__WORK ORDER__
A faithful copy of every entry is the goal; keep the images out of it.

__GIVEN ENTRIES__
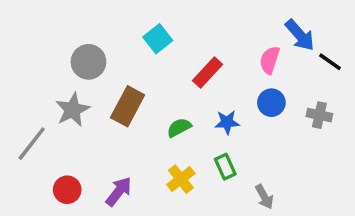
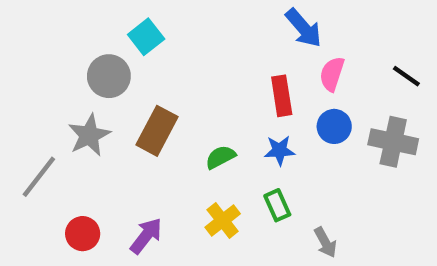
blue arrow: (300, 35) -> (304, 28), moved
cyan square: (158, 39) -> (146, 37), moved
red rectangle: (207, 72) -> (282, 96), moved, turned -52
gray cross: (319, 115) -> (393, 142), size x1.5

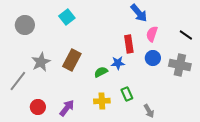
gray circle: (109, 76) -> (25, 25), moved
blue star: (279, 150) -> (118, 63), moved
yellow cross: (223, 220) -> (102, 101), turned 35

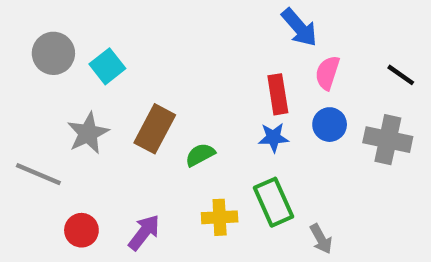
cyan square: (67, 17) -> (107, 66), moved
blue star: (118, 63) -> (273, 137), moved
green semicircle: (101, 72) -> (200, 155), moved
gray line: (18, 81) -> (38, 174), turned 75
green rectangle: (127, 94) -> (273, 202), size x1.5

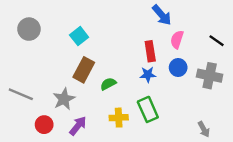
cyan square: (107, 66) -> (79, 36), moved
gray star: (88, 133) -> (64, 99), moved
gray arrow: (321, 239) -> (204, 129), moved

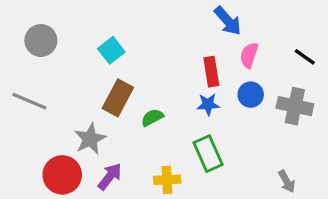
gray line: (21, 94) -> (29, 101), moved
yellow cross: (119, 118) -> (167, 180), moved
red circle: (44, 125) -> (62, 175), size x1.5

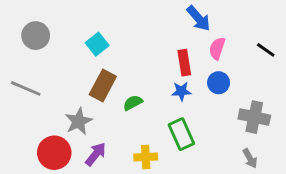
gray cross: (295, 106) -> (254, 117), moved

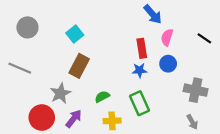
green semicircle: (133, 103) -> (102, 97), moved

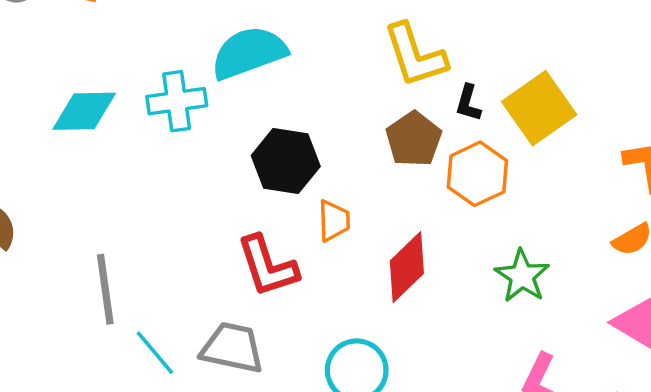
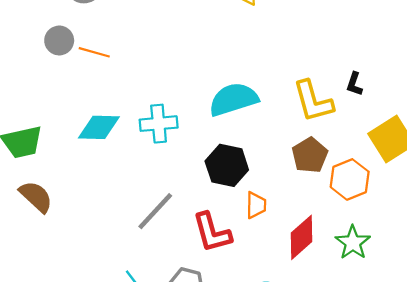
cyan semicircle: (249, 53) -> (234, 99), moved
black L-shape: (468, 103) -> (354, 84), moved
green star: (522, 276) -> (353, 243), moved
gray line: (105, 289) -> (155, 211), moved, turned 48

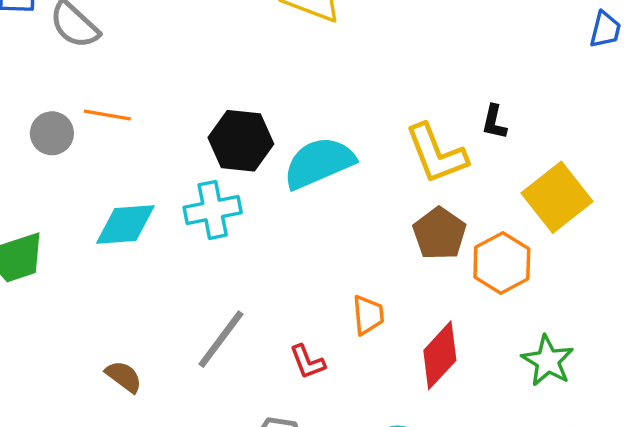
gray circle: (59, 40) -> (52, 133), moved
black hexagon: (227, 165) -> (241, 141), moved
brown semicircle: (36, 197) -> (124, 377), moved, size x0.7
red L-shape: (212, 232) -> (307, 362), size x0.6
green star: (353, 243) -> (548, 361), moved

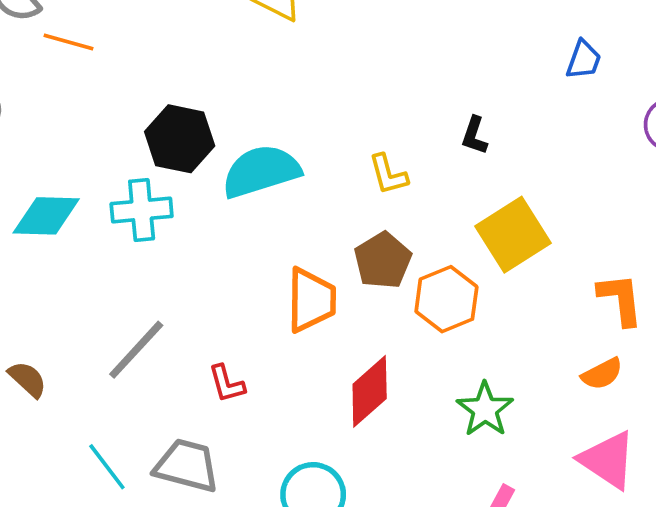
orange line: (107, 115) -> (68, 42), moved
black L-shape: (494, 122) -> (474, 136), moved
yellow L-shape: (436, 154) -> (388, 174), size x0.6
orange trapezoid: (368, 315) -> (311, 300), moved, size x1.5

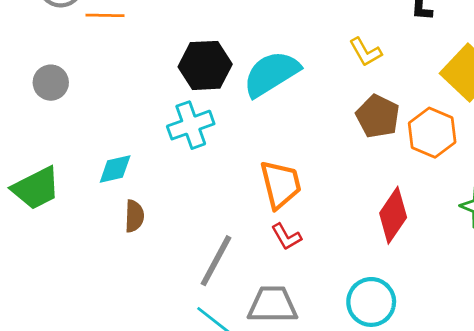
cyan diamond: (46, 216) -> (115, 169), moved, size x0.7
orange trapezoid: (311, 300) -> (281, 184), moved
gray line: (136, 350) -> (216, 261), moved
brown semicircle: (28, 379) -> (134, 216), moved, turned 64

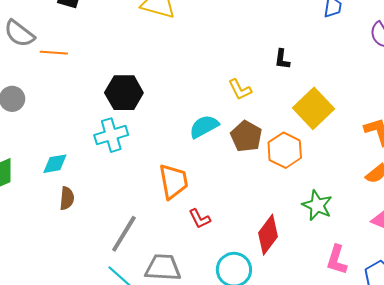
cyan semicircle: (271, 74) -> (204, 126), moved, size x0.7
red diamond: (393, 215) -> (268, 235), moved
red L-shape: (286, 237) -> (200, 219), moved

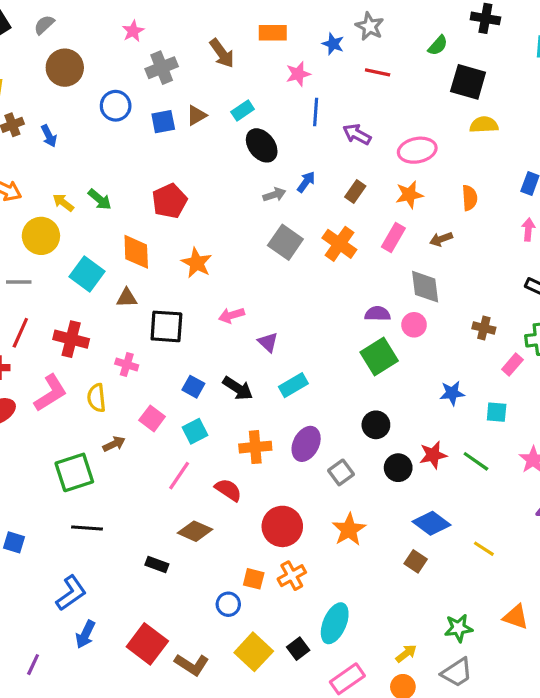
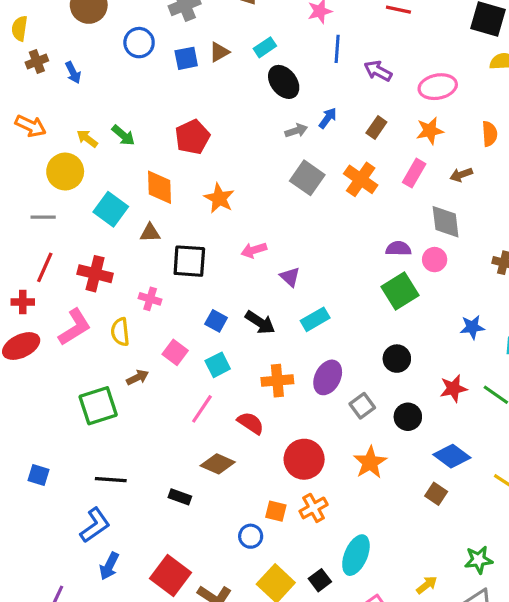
black circle: (398, 468) -> (408, 417), moved
black line: (87, 528) -> (111, 480), moved

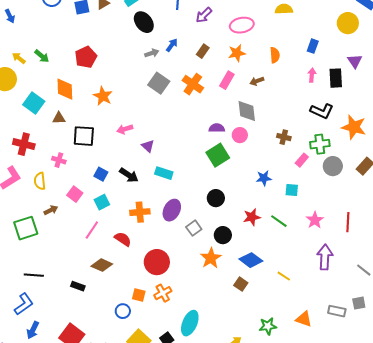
purple arrow: (378, 71) -> (204, 15), turned -72
cyan rectangle: (315, 319) -> (164, 173), turned 48
orange star: (370, 462) -> (211, 258), moved

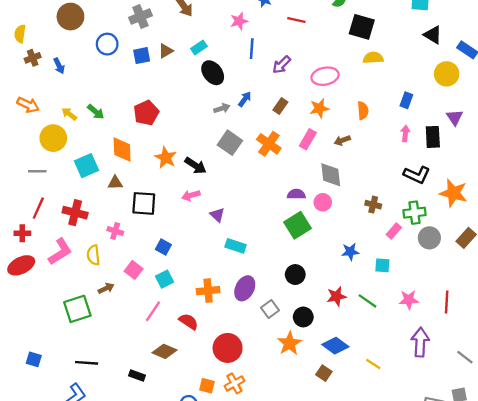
cyan square: (34, 103) -> (87, 166), turned 30
black arrow: (129, 175) -> (195, 166), moved
pink star: (315, 220) -> (409, 300), turned 30

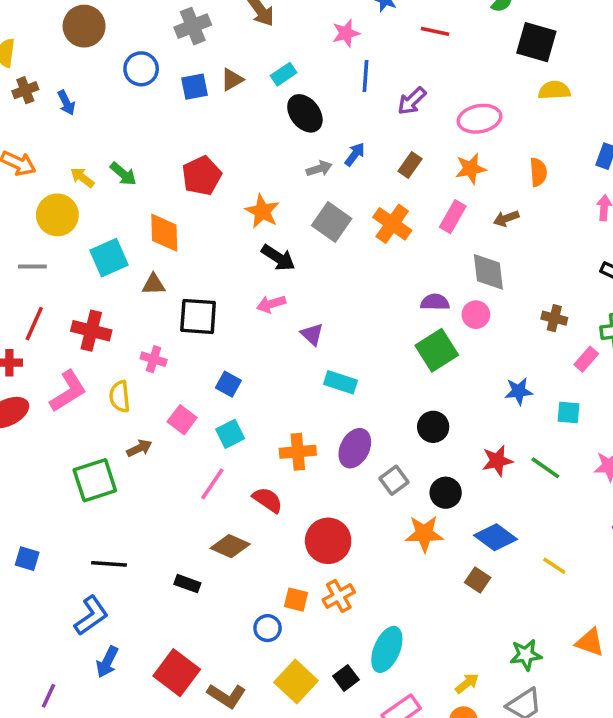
orange star: (166, 158) -> (262, 211), moved
orange star: (289, 343) -> (424, 534), turned 30

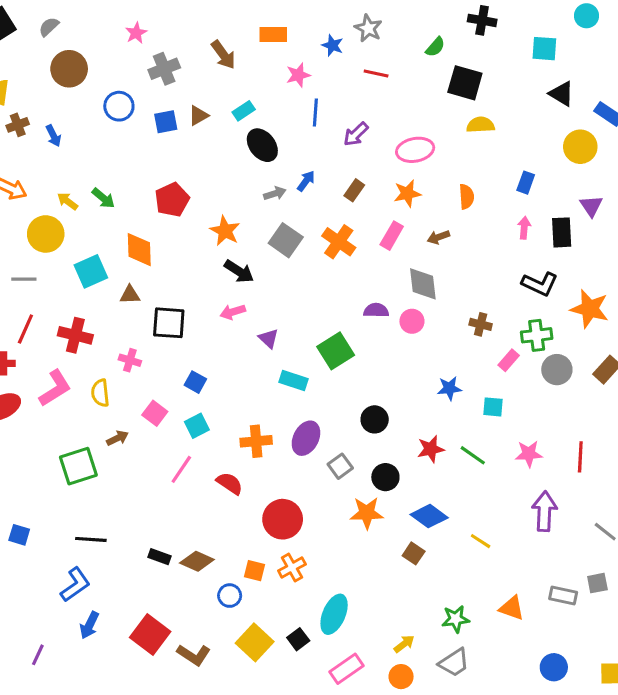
green square: (437, 350) -> (336, 351), moved
brown diamond: (230, 546) -> (197, 561), moved

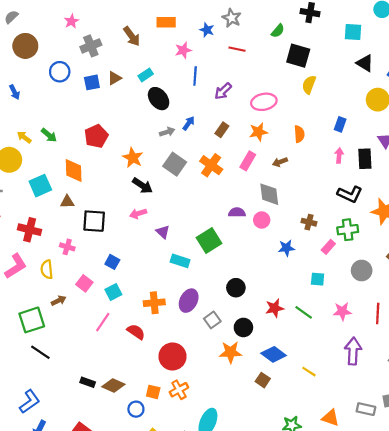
yellow semicircle: (481, 125) -> (309, 85), turned -66
gray circle: (557, 370) -> (362, 271), moved
blue star: (449, 388) -> (286, 248), moved
black line: (91, 539) -> (40, 352), moved, turned 30

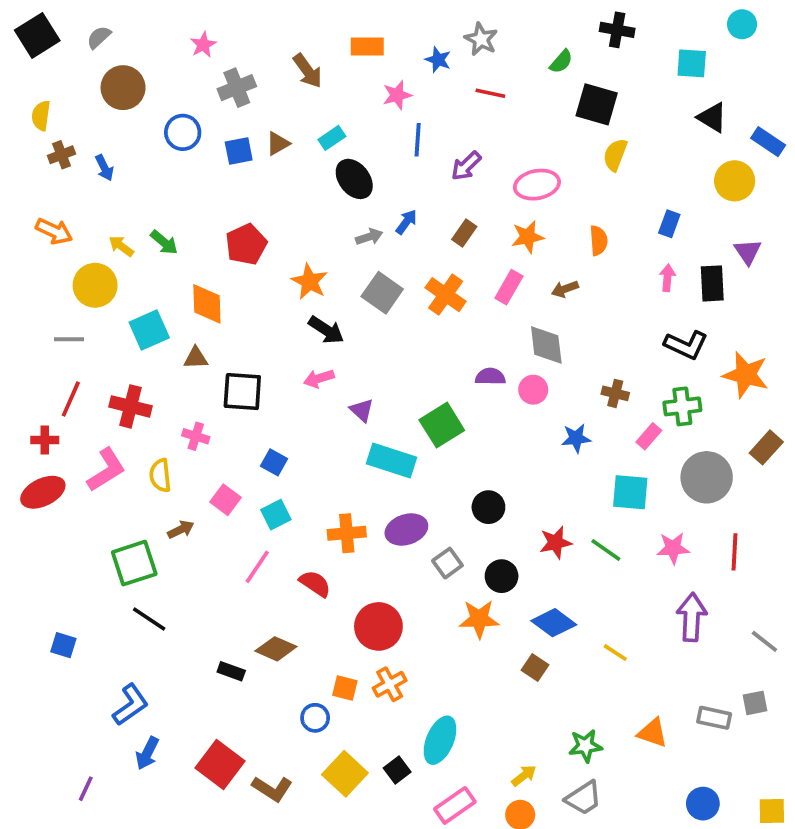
cyan rectangle: (180, 261) -> (392, 461), size x1.4
gray circle: (362, 271) -> (707, 477), size x1.4
cyan square: (318, 279) -> (630, 492), size x1.5
purple ellipse: (189, 301) -> (406, 529), turned 45
brown diamond: (113, 385) -> (276, 649), moved

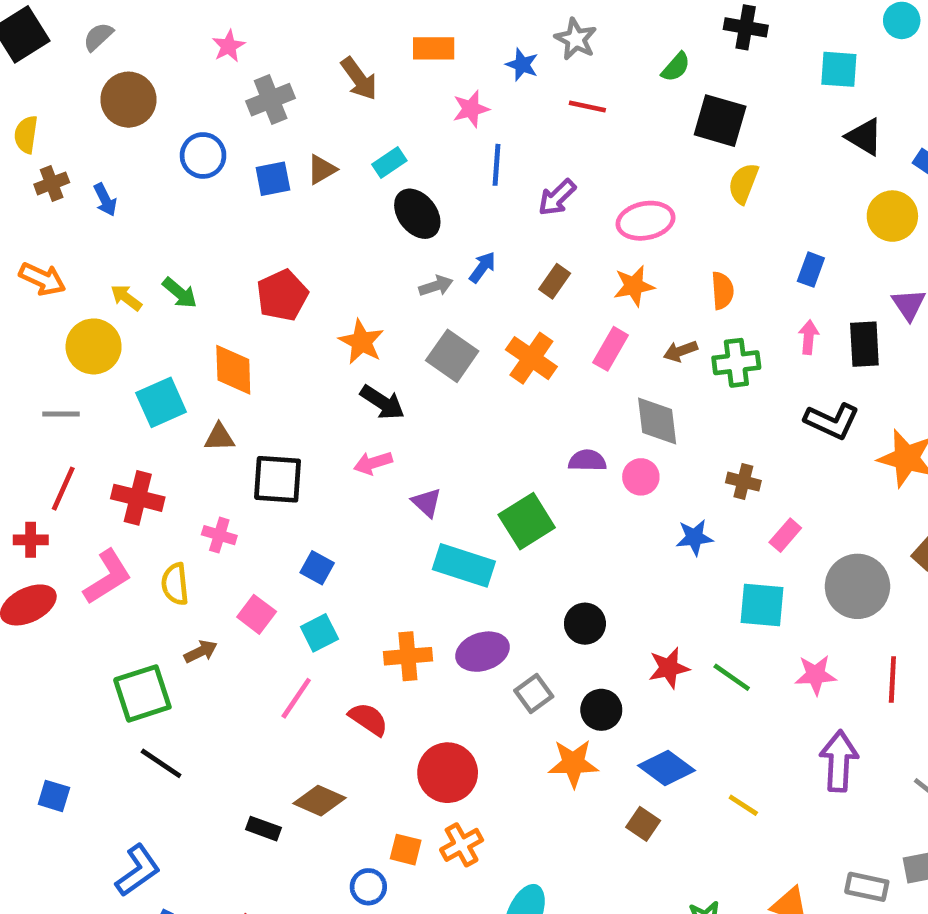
green cross: (682, 406) -> (736, 363), moved

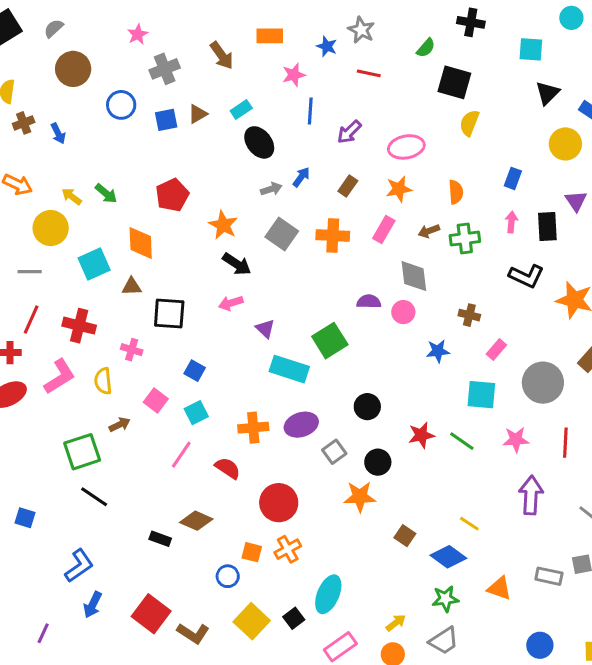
black triangle: (864, 137) -> (547, 93), turned 44
orange cross: (531, 358) -> (333, 236), turned -32
blue diamond: (666, 768) -> (448, 557), moved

__ANSWER SECTION__
blue arrow: (300, 35) -> (304, 28), moved
cyan square: (158, 39) -> (146, 37), moved
red rectangle: (207, 72) -> (282, 96), moved, turned -52
gray cross: (319, 115) -> (393, 142), size x1.5

gray circle: (109, 76) -> (25, 25), moved
blue star: (279, 150) -> (118, 63), moved
yellow cross: (223, 220) -> (102, 101), turned 35

cyan square: (67, 17) -> (107, 66), moved
blue star: (118, 63) -> (273, 137), moved
green semicircle: (101, 72) -> (200, 155), moved
gray line: (18, 81) -> (38, 174), turned 75
green rectangle: (127, 94) -> (273, 202), size x1.5

cyan square: (107, 66) -> (79, 36), moved
gray star: (88, 133) -> (64, 99), moved
gray arrow: (321, 239) -> (204, 129), moved

gray line: (21, 94) -> (29, 101), moved
yellow cross: (119, 118) -> (167, 180), moved
red circle: (44, 125) -> (62, 175), size x1.5

gray cross: (295, 106) -> (254, 117), moved

green semicircle: (133, 103) -> (102, 97), moved

cyan semicircle: (249, 53) -> (234, 99), moved
black L-shape: (468, 103) -> (354, 84), moved
green star: (522, 276) -> (353, 243), moved
gray line: (105, 289) -> (155, 211), moved, turned 48

gray circle: (59, 40) -> (52, 133), moved
black hexagon: (227, 165) -> (241, 141), moved
brown semicircle: (36, 197) -> (124, 377), moved, size x0.7
red L-shape: (212, 232) -> (307, 362), size x0.6
green star: (353, 243) -> (548, 361), moved

orange line: (107, 115) -> (68, 42), moved
black L-shape: (494, 122) -> (474, 136), moved
yellow L-shape: (436, 154) -> (388, 174), size x0.6
orange trapezoid: (368, 315) -> (311, 300), moved, size x1.5

cyan diamond: (46, 216) -> (115, 169), moved, size x0.7
orange trapezoid: (311, 300) -> (281, 184), moved
gray line: (136, 350) -> (216, 261), moved
brown semicircle: (28, 379) -> (134, 216), moved, turned 64

cyan semicircle: (271, 74) -> (204, 126), moved, size x0.7
red diamond: (393, 215) -> (268, 235), moved
red L-shape: (286, 237) -> (200, 219), moved

black circle: (398, 468) -> (408, 417), moved
black line: (87, 528) -> (111, 480), moved

purple arrow: (378, 71) -> (204, 15), turned -72
cyan rectangle: (315, 319) -> (164, 173), turned 48
orange star: (370, 462) -> (211, 258), moved

cyan square: (34, 103) -> (87, 166), turned 30
black arrow: (129, 175) -> (195, 166), moved
pink star: (315, 220) -> (409, 300), turned 30

orange star: (166, 158) -> (262, 211), moved
orange star: (289, 343) -> (424, 534), turned 30

green square: (437, 350) -> (336, 351), moved
brown diamond: (230, 546) -> (197, 561), moved

yellow semicircle: (481, 125) -> (309, 85), turned -66
gray circle: (557, 370) -> (362, 271), moved
blue star: (449, 388) -> (286, 248), moved
black line: (91, 539) -> (40, 352), moved, turned 30

cyan rectangle: (180, 261) -> (392, 461), size x1.4
gray circle: (362, 271) -> (707, 477), size x1.4
cyan square: (318, 279) -> (630, 492), size x1.5
purple ellipse: (189, 301) -> (406, 529), turned 45
brown diamond: (113, 385) -> (276, 649), moved

green cross: (682, 406) -> (736, 363), moved

black triangle: (864, 137) -> (547, 93), turned 44
orange cross: (531, 358) -> (333, 236), turned -32
blue diamond: (666, 768) -> (448, 557), moved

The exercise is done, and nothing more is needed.